- YOUR TASK: Without the images, print every line of the material below exactly as given.

- DATA EXTRACT:
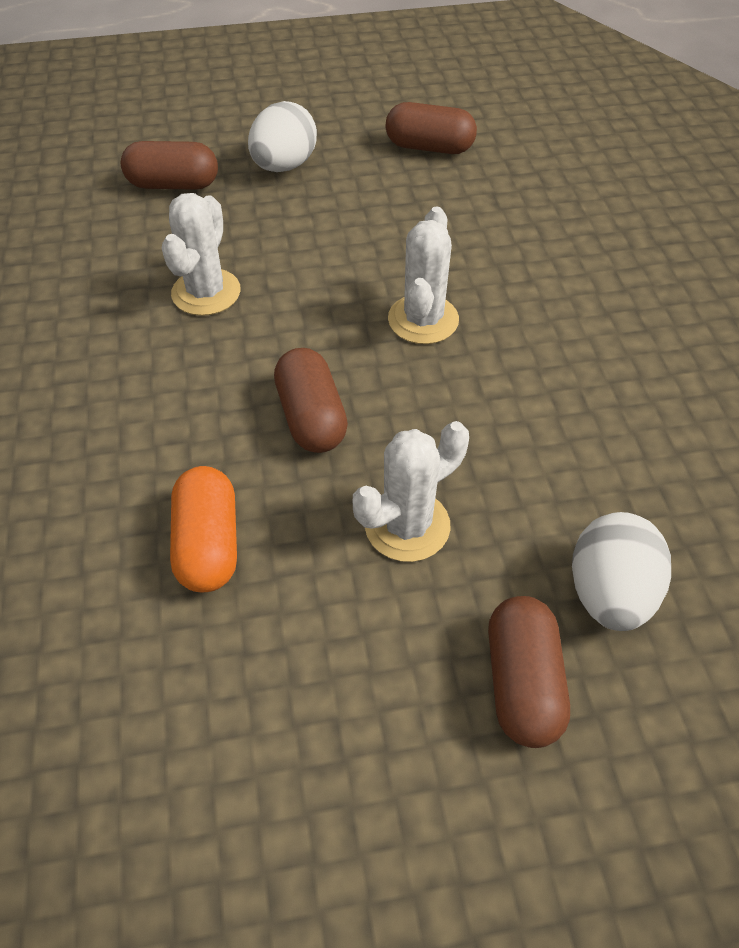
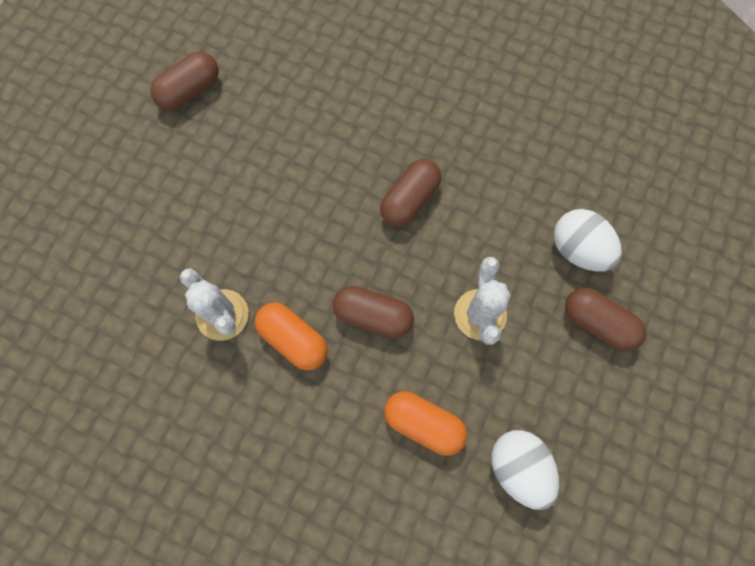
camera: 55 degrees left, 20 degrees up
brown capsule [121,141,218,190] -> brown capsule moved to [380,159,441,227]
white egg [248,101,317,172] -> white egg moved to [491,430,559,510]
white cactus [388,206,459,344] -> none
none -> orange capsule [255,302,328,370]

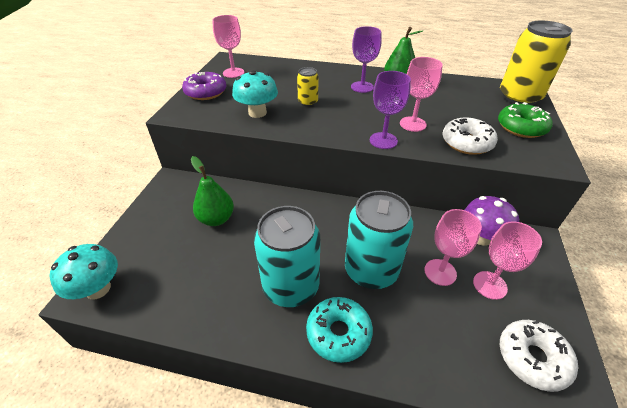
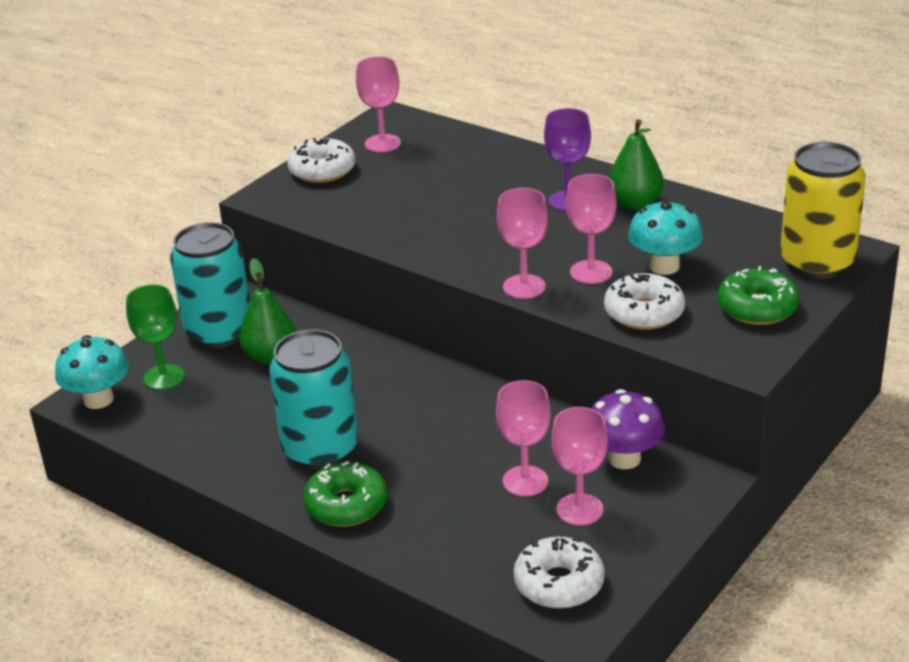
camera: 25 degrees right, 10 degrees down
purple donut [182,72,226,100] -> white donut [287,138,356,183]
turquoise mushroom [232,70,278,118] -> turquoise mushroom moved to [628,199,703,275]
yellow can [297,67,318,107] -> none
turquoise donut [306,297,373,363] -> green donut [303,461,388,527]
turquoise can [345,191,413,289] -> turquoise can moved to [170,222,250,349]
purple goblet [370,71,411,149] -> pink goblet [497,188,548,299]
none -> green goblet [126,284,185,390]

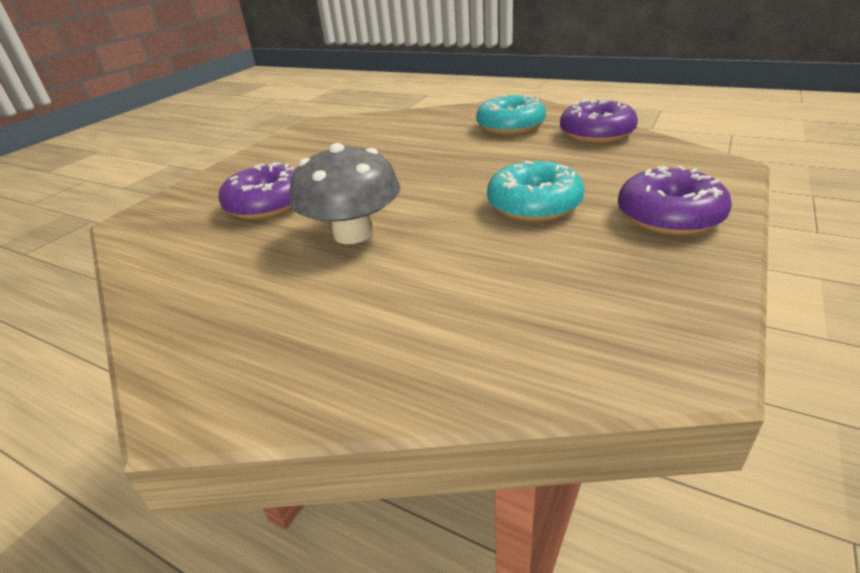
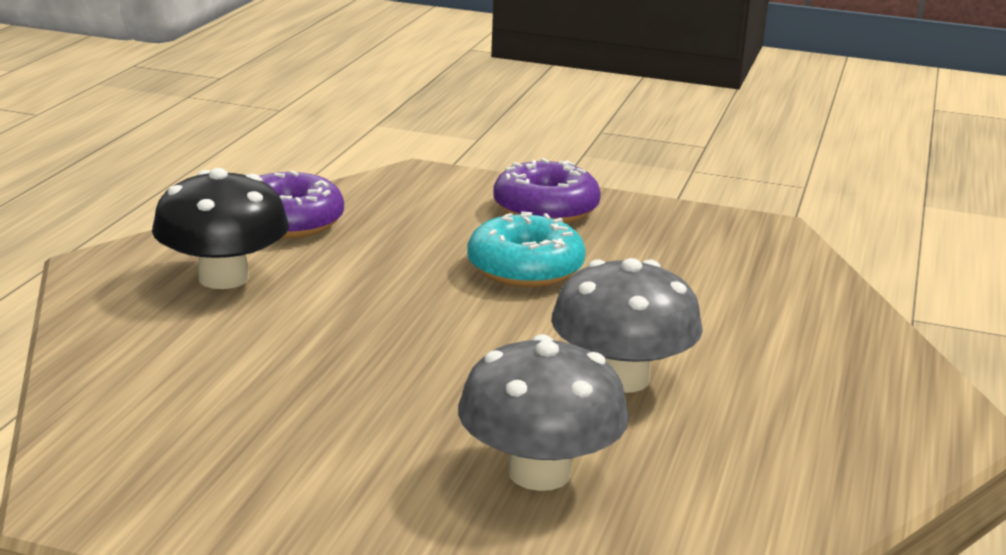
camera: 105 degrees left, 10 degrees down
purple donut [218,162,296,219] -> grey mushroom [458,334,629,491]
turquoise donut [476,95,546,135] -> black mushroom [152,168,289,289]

- WRITTEN RESPONSE:
camera: 55 degrees left, 20 degrees up
brown capsule [121,141,218,190] -> brown capsule moved to [380,159,441,227]
white egg [248,101,317,172] -> white egg moved to [491,430,559,510]
white cactus [388,206,459,344] -> none
none -> orange capsule [255,302,328,370]

camera: 25 degrees right, 10 degrees down
purple donut [182,72,226,100] -> white donut [287,138,356,183]
turquoise mushroom [232,70,278,118] -> turquoise mushroom moved to [628,199,703,275]
yellow can [297,67,318,107] -> none
turquoise donut [306,297,373,363] -> green donut [303,461,388,527]
turquoise can [345,191,413,289] -> turquoise can moved to [170,222,250,349]
purple goblet [370,71,411,149] -> pink goblet [497,188,548,299]
none -> green goblet [126,284,185,390]

camera: 105 degrees left, 10 degrees down
purple donut [218,162,296,219] -> grey mushroom [458,334,629,491]
turquoise donut [476,95,546,135] -> black mushroom [152,168,289,289]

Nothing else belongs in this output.